══ Data for this exercise ══
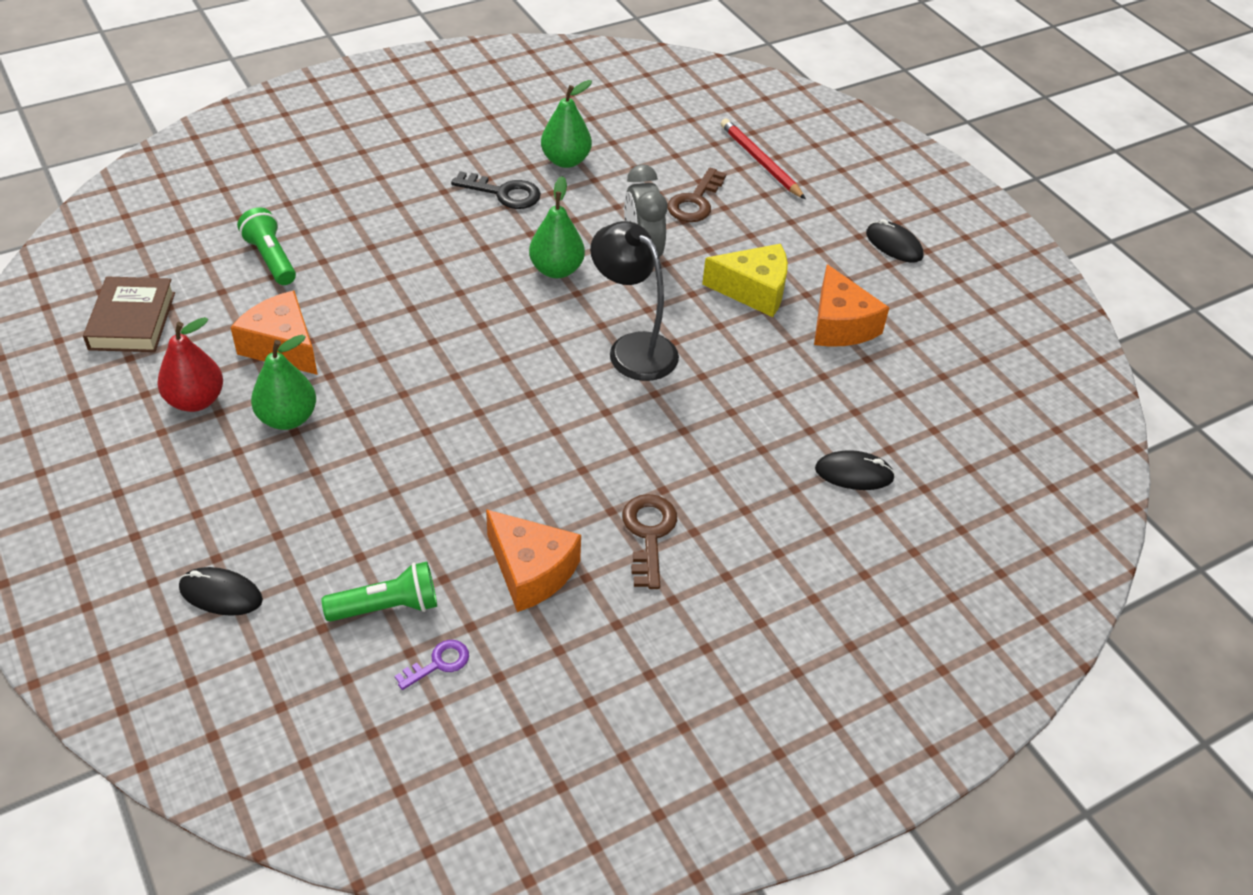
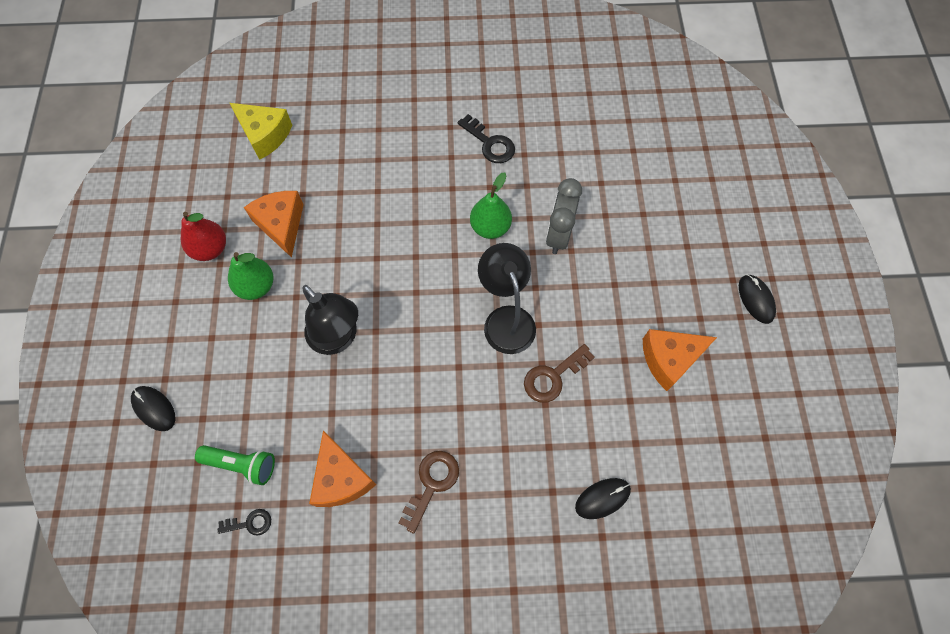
camera: 30 degrees right, 20 degrees up
(132, 321) = (204, 168): brown book -> none
(271, 259) = (310, 147): green flashlight -> none
(435, 435) = (338, 339): none -> black lamp
(439, 663) = (250, 523): purple key -> black key
(566, 161) = (549, 128): green pear -> none
(695, 202) = (623, 201): brown key -> brown key (553, 377)
(754, 290) = (622, 301): yellow cheese -> yellow cheese (265, 135)
(760, 162) = (695, 179): red pencil -> none
(840, 325) = (669, 359): orange cheese -> orange cheese turned 60 degrees clockwise
(854, 474) = (602, 498): black mouse -> black mouse turned 60 degrees counterclockwise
═══
> [Exercise directions]: From the records above, show each line that contains the word "turned".

> [Result of the task]:
(840, 325) = (669, 359): orange cheese -> orange cheese turned 60 degrees clockwise
(854, 474) = (602, 498): black mouse -> black mouse turned 60 degrees counterclockwise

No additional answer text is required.